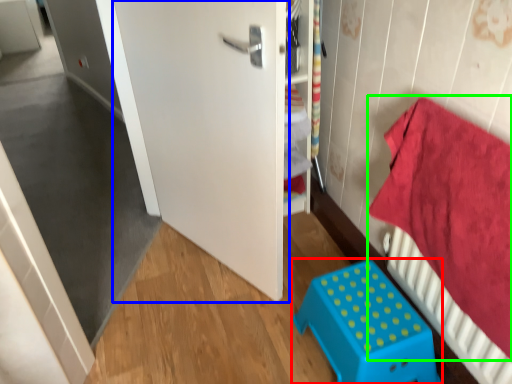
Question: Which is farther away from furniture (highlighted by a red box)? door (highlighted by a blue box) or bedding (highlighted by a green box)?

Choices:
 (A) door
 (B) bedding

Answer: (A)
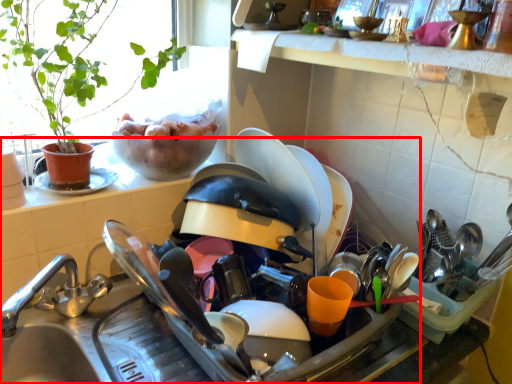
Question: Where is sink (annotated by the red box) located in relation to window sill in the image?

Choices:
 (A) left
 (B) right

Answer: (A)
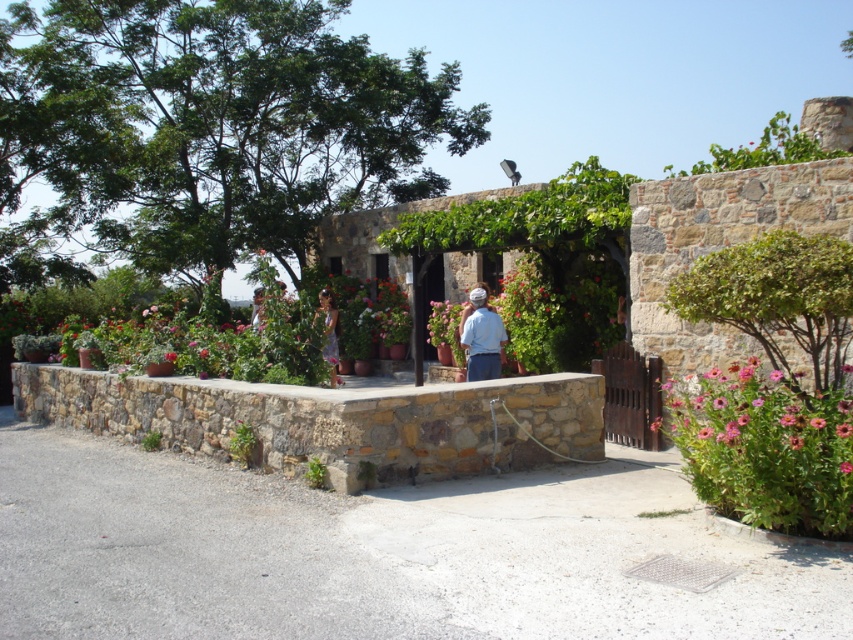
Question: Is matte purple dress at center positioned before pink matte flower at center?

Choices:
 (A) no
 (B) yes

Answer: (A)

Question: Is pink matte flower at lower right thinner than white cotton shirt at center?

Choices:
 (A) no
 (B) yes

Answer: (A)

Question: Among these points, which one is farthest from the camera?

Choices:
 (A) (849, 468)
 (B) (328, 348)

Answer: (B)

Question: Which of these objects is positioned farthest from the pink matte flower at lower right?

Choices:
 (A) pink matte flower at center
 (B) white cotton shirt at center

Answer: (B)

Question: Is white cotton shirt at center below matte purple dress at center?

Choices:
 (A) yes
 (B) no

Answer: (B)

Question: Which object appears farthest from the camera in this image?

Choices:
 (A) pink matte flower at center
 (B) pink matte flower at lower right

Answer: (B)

· · · · · · ·

Problem requirements>
Retype every one of the items above word for word, leaving out the pictures.

Written response>
Question: Which is farther away from furniture (highlighted by a red box)? door (highlighted by a blue box) or bedding (highlighted by a green box)?

Choices:
 (A) door
 (B) bedding

Answer: (A)
Question: Where is sink (annotated by the red box) located in relation to window sill in the image?

Choices:
 (A) left
 (B) right

Answer: (A)
Question: Is matte purple dress at center positioned before pink matte flower at center?

Choices:
 (A) no
 (B) yes

Answer: (A)

Question: Is pink matte flower at lower right thinner than white cotton shirt at center?

Choices:
 (A) no
 (B) yes

Answer: (A)

Question: Among these points, which one is farthest from the camera?

Choices:
 (A) (849, 468)
 (B) (328, 348)

Answer: (B)

Question: Which of these objects is positioned farthest from the pink matte flower at lower right?

Choices:
 (A) pink matte flower at center
 (B) white cotton shirt at center

Answer: (B)

Question: Is white cotton shirt at center below matte purple dress at center?

Choices:
 (A) yes
 (B) no

Answer: (B)

Question: Which object appears farthest from the camera in this image?

Choices:
 (A) pink matte flower at center
 (B) pink matte flower at lower right

Answer: (B)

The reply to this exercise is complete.